Please output all the entries word for word, without the pictures.

------------------------------------------------------------

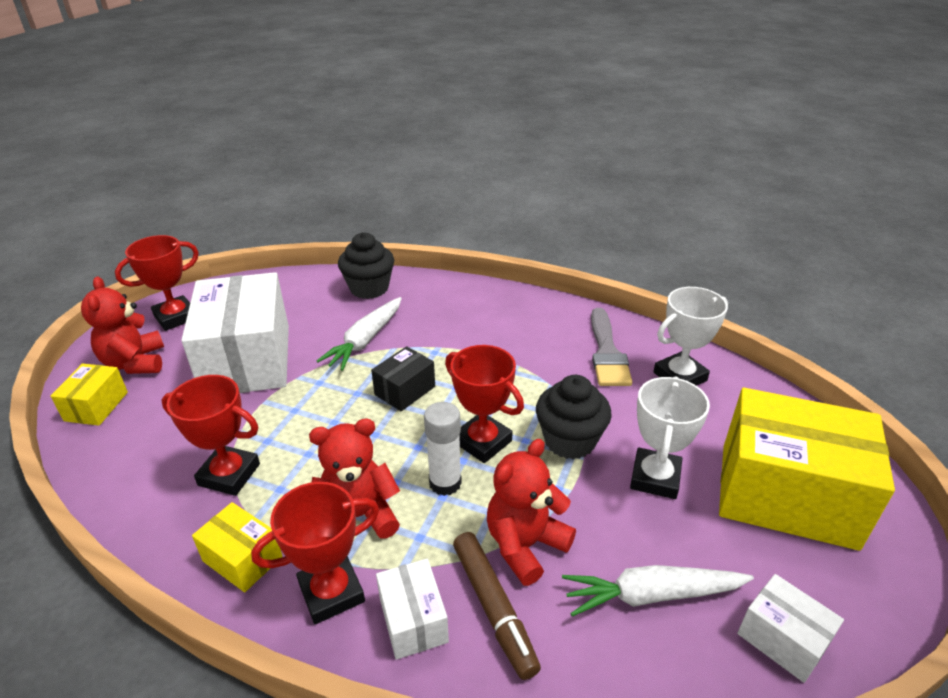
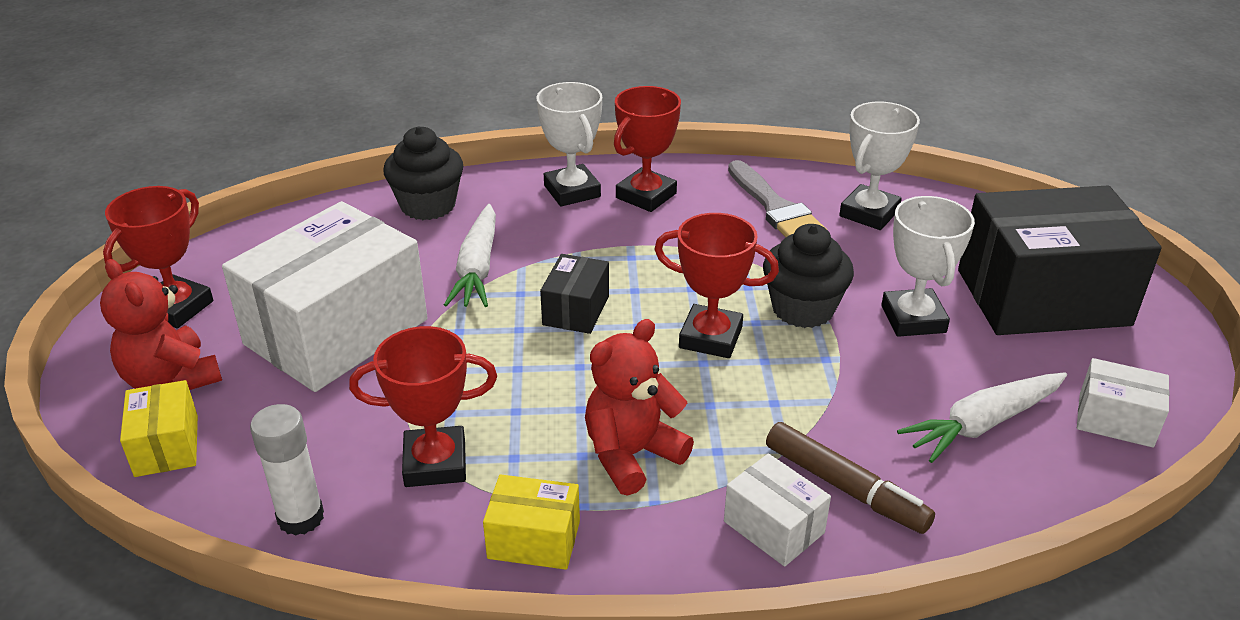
camera: 25 degrees left, 0 degrees up
(247, 360) = (336, 332): white box -> white box turned 75 degrees clockwise
(331, 592) = (665, 534): red trophy -> red trophy (646, 196)
(445, 483) = (702, 390): white glue stick -> white glue stick (301, 518)
(468, 302) = (572, 191): none -> white trophy
(525, 545) = (832, 421): red teddy bear -> none
(786, 495) = (1042, 297): yellow box -> black box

------------------------------------------------------------

* _EXPECTED ANSWER_
camera: 25 degrees left, 0 degrees up
(247, 360) = (336, 332): white box -> white box turned 75 degrees clockwise
(331, 592) = (665, 534): red trophy -> red trophy (646, 196)
(445, 483) = (702, 390): white glue stick -> white glue stick (301, 518)
(468, 302) = (572, 191): none -> white trophy
(525, 545) = (832, 421): red teddy bear -> none
(786, 495) = (1042, 297): yellow box -> black box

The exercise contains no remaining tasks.